What the exercise asks: An exact copy of the records below is required, and it must contain no pictures.

*** Given records ***

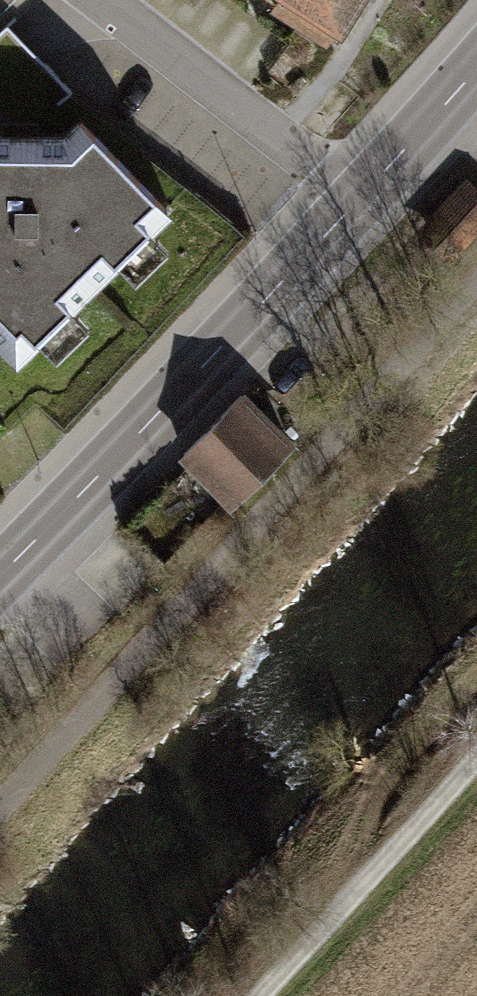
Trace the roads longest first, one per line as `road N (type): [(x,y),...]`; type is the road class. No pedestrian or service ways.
road 1 (track): [(476,286),(0,811)]
road 2 (secondary): [(0,570),(368,192)]
road 3 (track): [(257,995),(476,750)]
road 4 (residential): [(368,192),(121,0)]
road 5 (secondary): [(368,192),(476,69)]

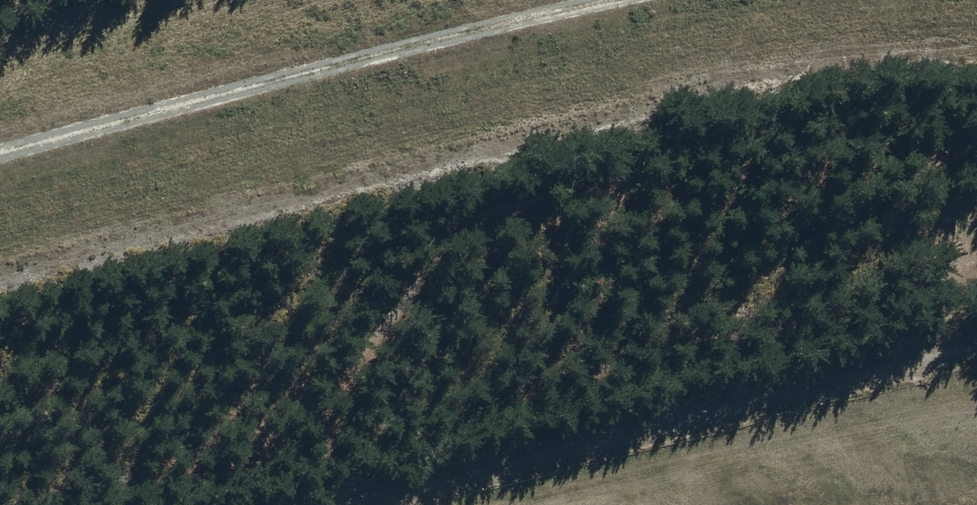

*** End of Given records ***

Answer to the exercise:
Trace the roads longest first, one per line as `road N (type): [(x,y),...]`; type is the road class. No pedestrian or service ways.
road 1 (track): [(476,286),(0,811)]
road 2 (secondary): [(0,570),(368,192)]
road 3 (track): [(257,995),(476,750)]
road 4 (residential): [(368,192),(121,0)]
road 5 (secondary): [(368,192),(476,69)]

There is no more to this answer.